** Goal of the exercise **
Leave every picture out, and print the full listing again exactly.
┄┄┄┄┄┄┄┄┄┄┄┄┄┄┄┄┄┄┄┄
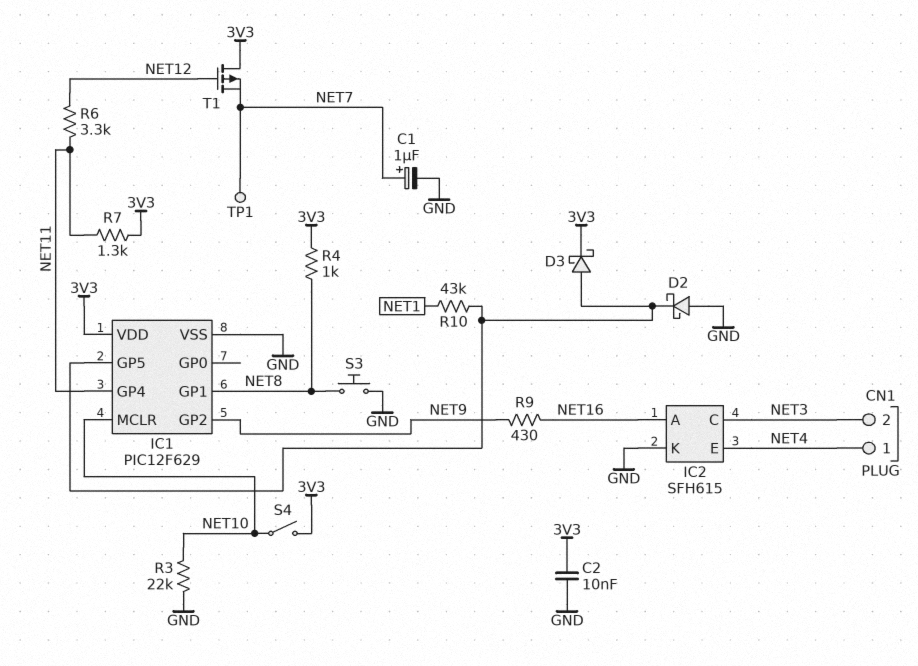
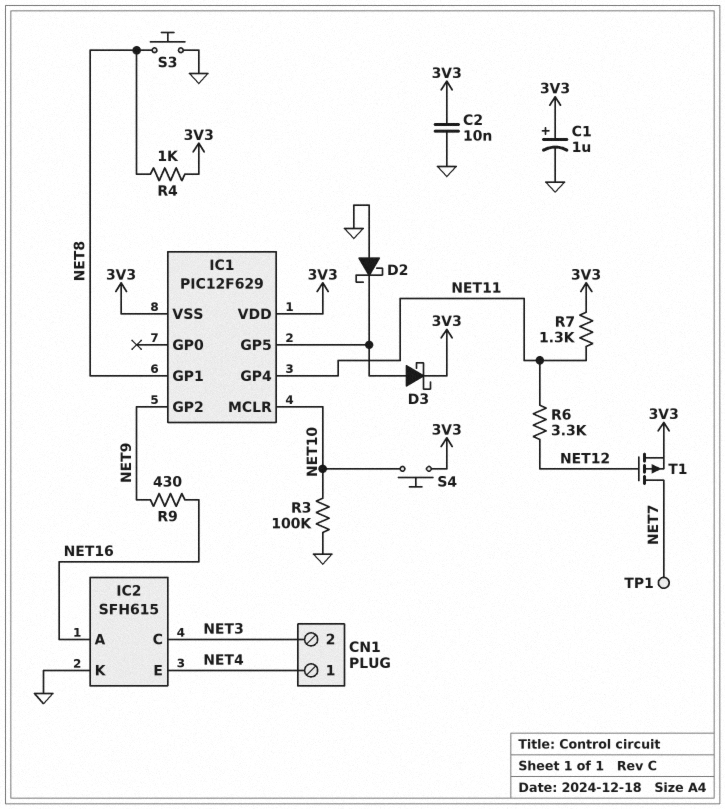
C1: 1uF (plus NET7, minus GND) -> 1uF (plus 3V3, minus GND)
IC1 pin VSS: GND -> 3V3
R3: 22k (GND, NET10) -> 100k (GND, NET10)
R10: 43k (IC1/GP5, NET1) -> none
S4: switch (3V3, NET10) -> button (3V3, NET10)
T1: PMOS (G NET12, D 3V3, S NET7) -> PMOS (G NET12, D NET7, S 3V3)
┄┄┄┄┄┄┄┄┄┄┄┄┄┄┄┄┄┄┄┄
** Output for this exercise **
C1: 1uF (plus NET7, minus GND) -> 1uF (plus 3V3, minus GND)
IC1 pin VSS: GND -> 3V3
R3: 22k (GND, NET10) -> 100k (GND, NET10)
R10: 43k (IC1/GP5, NET1) -> none
S4: switch (3V3, NET10) -> button (3V3, NET10)
T1: PMOS (G NET12, D 3V3, S NET7) -> PMOS (G NET12, D NET7, S 3V3)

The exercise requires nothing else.